**Problem description:** Copy the lines below word for word, skipping any image.

**Provided material:**
──────────────────────────────

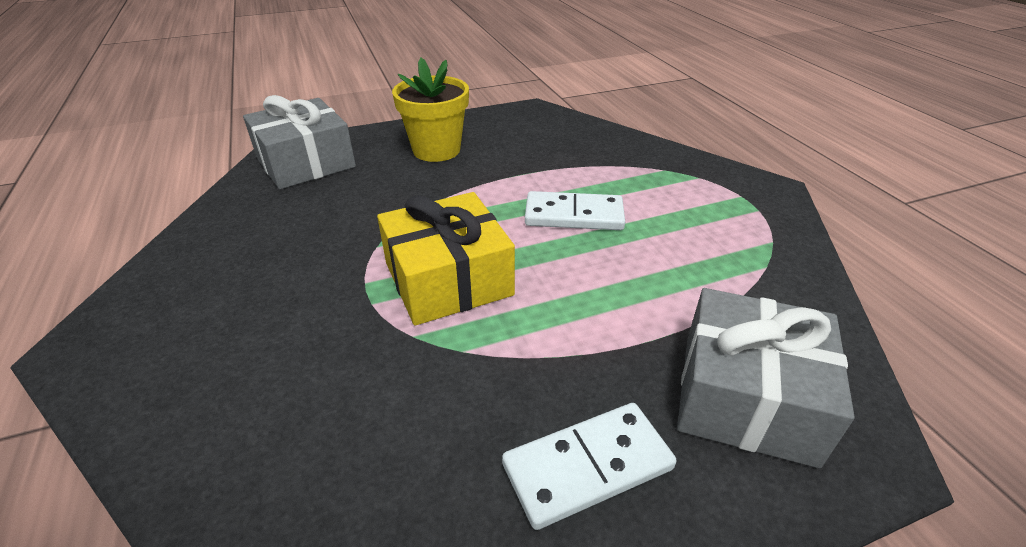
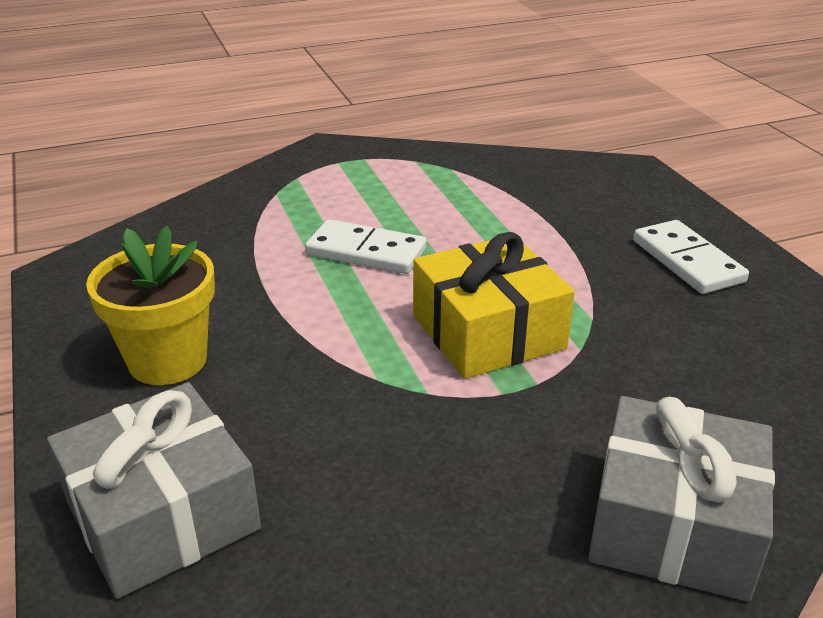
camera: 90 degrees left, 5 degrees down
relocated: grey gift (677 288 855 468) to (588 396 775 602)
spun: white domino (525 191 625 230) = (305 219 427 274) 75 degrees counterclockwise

──────────────────────────────

**Exercise result:**
camera: 90 degrees left, 5 degrees down
relocated: grey gift (677 288 855 468) to (588 396 775 602)
spun: white domino (525 191 625 230) = (305 219 427 274) 75 degrees counterclockwise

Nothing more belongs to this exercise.